Records from a data source:
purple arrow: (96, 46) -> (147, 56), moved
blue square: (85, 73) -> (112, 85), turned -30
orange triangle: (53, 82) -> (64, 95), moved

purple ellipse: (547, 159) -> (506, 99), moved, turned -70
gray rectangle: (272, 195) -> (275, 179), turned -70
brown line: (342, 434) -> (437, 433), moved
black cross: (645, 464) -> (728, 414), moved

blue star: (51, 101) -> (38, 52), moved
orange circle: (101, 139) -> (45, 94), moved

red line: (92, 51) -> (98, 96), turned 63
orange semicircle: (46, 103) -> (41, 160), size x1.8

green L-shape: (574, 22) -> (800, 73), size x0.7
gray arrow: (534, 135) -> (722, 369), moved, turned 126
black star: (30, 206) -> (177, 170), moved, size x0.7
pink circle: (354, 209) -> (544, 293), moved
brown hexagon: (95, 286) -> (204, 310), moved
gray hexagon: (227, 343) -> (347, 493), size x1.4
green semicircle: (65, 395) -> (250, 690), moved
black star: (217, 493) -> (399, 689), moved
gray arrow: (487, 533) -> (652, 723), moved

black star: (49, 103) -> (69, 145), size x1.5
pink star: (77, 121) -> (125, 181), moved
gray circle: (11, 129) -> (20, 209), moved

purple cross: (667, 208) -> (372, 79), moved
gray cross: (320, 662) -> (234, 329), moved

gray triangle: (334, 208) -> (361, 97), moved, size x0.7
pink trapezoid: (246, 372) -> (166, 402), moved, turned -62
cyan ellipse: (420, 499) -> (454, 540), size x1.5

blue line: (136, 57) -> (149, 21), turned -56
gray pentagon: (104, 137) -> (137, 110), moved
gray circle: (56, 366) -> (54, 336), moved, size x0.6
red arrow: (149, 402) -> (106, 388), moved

▸ **What is required**:
From the first line to the last, copy every record exactly.

▸ **Task solution**:
purple arrow: (96, 46) -> (147, 56), moved
blue square: (85, 73) -> (112, 85), turned -30
orange triangle: (53, 82) -> (64, 95), moved

purple ellipse: (547, 159) -> (506, 99), moved, turned -70
gray rectangle: (272, 195) -> (275, 179), turned -70
brown line: (342, 434) -> (437, 433), moved
black cross: (645, 464) -> (728, 414), moved

blue star: (51, 101) -> (38, 52), moved
orange circle: (101, 139) -> (45, 94), moved

red line: (92, 51) -> (98, 96), turned 63
orange semicircle: (46, 103) -> (41, 160), size x1.8

green L-shape: (574, 22) -> (800, 73), size x0.7
gray arrow: (534, 135) -> (722, 369), moved, turned 126
black star: (30, 206) -> (177, 170), moved, size x0.7
pink circle: (354, 209) -> (544, 293), moved
brown hexagon: (95, 286) -> (204, 310), moved
gray hexagon: (227, 343) -> (347, 493), size x1.4
green semicircle: (65, 395) -> (250, 690), moved
black star: (217, 493) -> (399, 689), moved
gray arrow: (487, 533) -> (652, 723), moved

black star: (49, 103) -> (69, 145), size x1.5
pink star: (77, 121) -> (125, 181), moved
gray circle: (11, 129) -> (20, 209), moved

purple cross: (667, 208) -> (372, 79), moved
gray cross: (320, 662) -> (234, 329), moved

gray triangle: (334, 208) -> (361, 97), moved, size x0.7
pink trapezoid: (246, 372) -> (166, 402), moved, turned -62
cyan ellipse: (420, 499) -> (454, 540), size x1.5

blue line: (136, 57) -> (149, 21), turned -56
gray pentagon: (104, 137) -> (137, 110), moved
gray circle: (56, 366) -> (54, 336), moved, size x0.6
red arrow: (149, 402) -> (106, 388), moved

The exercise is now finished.